(Records from a collection)

· · · · ·

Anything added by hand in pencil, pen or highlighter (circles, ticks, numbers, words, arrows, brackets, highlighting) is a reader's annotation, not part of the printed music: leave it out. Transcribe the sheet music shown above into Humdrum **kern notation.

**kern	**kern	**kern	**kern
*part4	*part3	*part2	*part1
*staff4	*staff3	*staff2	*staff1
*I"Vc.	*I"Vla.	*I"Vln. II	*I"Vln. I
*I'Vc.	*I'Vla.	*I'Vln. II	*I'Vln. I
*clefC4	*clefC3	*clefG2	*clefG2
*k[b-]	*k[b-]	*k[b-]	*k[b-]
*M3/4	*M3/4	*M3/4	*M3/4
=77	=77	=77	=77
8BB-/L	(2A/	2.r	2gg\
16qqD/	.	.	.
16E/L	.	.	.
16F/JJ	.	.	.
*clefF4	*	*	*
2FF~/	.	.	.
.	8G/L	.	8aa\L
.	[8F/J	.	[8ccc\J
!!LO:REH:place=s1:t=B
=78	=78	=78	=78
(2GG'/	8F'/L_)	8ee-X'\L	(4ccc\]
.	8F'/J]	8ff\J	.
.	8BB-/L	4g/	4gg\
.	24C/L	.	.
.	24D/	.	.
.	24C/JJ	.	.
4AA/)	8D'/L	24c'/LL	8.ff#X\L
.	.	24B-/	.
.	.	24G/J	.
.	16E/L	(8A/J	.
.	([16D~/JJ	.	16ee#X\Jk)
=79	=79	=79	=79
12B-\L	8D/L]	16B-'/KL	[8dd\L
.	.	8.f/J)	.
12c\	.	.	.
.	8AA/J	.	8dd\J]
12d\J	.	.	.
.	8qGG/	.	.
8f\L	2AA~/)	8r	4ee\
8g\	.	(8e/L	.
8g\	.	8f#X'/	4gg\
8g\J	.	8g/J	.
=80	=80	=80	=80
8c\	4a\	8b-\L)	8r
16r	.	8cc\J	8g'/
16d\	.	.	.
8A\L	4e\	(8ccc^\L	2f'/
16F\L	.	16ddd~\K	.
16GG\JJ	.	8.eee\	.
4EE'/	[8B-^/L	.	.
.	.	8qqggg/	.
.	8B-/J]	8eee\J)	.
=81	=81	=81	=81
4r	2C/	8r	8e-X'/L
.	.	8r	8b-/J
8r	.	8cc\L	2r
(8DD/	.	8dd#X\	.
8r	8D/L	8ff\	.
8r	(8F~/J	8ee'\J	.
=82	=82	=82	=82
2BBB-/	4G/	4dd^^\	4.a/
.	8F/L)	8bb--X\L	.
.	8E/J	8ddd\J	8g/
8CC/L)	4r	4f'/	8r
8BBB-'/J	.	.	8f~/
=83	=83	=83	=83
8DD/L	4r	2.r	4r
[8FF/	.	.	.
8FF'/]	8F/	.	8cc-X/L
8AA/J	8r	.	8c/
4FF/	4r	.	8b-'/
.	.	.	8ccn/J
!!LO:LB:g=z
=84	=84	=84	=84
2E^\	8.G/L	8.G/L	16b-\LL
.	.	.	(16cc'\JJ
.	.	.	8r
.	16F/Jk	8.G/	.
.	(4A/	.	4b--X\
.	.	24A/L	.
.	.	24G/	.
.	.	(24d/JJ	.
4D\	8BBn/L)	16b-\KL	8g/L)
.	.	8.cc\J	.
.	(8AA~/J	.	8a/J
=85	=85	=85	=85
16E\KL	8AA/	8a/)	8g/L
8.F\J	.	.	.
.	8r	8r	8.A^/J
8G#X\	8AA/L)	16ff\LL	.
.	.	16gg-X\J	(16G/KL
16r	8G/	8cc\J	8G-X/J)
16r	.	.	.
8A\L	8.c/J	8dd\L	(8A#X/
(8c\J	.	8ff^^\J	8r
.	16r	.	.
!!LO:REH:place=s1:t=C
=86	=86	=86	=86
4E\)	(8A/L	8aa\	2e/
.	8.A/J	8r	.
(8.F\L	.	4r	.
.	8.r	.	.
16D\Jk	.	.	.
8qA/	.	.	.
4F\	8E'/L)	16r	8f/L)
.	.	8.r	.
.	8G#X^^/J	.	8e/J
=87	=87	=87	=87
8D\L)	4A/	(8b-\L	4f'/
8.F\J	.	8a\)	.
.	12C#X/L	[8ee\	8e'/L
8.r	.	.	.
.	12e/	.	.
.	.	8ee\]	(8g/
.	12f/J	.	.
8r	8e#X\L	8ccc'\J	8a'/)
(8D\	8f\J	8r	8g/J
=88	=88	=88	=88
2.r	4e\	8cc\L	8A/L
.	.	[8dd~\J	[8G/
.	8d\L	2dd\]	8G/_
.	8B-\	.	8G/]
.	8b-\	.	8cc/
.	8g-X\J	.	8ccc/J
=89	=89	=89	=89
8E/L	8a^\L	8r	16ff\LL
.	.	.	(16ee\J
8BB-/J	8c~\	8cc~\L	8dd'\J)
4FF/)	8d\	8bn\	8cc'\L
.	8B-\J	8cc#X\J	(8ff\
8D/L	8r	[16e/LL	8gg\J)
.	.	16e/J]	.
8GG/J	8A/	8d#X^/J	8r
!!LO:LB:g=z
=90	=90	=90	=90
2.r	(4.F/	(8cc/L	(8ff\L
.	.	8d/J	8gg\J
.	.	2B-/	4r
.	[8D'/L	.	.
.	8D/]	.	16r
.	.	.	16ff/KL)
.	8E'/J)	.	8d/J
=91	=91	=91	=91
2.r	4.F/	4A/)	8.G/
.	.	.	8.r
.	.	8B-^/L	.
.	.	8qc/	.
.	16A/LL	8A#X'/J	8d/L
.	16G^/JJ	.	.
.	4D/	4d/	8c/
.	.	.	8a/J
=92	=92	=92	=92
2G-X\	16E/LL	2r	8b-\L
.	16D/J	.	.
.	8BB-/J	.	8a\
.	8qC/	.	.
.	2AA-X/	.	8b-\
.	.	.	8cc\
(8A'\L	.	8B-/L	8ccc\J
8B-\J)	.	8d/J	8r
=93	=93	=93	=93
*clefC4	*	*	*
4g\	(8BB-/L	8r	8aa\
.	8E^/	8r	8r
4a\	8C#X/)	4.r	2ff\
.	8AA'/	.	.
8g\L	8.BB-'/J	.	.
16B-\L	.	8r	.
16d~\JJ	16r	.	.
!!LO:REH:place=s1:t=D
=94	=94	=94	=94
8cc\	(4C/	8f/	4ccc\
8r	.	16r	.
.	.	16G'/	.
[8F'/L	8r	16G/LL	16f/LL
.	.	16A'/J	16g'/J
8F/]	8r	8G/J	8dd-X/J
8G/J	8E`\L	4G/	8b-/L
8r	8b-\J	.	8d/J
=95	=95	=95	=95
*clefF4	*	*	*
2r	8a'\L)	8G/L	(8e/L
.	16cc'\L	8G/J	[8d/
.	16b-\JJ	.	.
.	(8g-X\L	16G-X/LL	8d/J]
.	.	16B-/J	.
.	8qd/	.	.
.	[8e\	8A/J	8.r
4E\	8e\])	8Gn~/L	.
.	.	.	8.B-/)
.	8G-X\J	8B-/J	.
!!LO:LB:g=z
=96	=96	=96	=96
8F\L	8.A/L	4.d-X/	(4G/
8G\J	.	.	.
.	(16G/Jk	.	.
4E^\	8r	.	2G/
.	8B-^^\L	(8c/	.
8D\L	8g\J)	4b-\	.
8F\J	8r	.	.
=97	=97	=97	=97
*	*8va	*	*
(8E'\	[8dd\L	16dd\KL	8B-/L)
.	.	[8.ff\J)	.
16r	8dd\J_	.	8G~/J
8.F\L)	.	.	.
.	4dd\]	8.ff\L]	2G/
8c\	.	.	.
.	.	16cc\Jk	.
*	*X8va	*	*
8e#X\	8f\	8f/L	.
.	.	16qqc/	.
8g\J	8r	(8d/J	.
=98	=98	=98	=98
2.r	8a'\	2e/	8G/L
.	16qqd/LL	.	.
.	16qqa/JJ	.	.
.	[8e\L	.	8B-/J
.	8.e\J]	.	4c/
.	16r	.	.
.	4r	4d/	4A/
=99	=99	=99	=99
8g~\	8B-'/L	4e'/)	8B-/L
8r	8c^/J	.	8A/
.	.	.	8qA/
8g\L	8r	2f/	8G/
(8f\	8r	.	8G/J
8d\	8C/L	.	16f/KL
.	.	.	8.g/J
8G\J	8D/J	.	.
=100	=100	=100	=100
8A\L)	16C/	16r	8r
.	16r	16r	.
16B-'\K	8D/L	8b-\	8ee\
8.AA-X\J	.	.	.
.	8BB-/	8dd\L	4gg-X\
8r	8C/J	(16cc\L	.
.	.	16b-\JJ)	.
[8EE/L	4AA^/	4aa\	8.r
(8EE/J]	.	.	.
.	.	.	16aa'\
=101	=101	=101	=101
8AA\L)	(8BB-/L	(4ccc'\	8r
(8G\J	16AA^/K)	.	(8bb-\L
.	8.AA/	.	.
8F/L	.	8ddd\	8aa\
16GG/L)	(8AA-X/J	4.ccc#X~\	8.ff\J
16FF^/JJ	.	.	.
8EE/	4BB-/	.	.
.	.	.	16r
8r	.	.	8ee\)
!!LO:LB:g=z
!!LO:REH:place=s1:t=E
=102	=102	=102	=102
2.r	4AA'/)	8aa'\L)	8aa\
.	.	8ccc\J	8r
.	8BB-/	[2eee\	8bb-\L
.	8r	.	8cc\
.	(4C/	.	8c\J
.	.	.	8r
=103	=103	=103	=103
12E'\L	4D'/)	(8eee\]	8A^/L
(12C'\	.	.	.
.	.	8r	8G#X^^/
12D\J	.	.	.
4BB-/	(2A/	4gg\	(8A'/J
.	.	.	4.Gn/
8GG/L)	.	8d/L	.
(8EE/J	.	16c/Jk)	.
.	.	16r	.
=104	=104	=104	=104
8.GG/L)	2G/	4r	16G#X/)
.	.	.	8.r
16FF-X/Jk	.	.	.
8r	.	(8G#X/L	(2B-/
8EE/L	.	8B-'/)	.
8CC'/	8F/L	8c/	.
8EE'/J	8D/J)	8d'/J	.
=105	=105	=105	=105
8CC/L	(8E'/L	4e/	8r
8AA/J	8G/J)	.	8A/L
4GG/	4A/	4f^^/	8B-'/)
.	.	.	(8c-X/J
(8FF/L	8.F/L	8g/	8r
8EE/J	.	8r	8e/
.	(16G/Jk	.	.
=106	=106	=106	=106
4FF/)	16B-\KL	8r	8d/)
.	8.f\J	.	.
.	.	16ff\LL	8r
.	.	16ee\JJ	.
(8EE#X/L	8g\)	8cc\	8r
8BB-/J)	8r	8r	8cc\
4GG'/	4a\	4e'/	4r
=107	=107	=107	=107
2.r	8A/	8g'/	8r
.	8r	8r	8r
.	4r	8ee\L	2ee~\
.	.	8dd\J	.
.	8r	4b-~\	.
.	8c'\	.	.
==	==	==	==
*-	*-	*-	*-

· · · · ·

Problem statement: How many lines of the material above contain the string "kern"? Reply with the number alone.

Response to this exercise: 2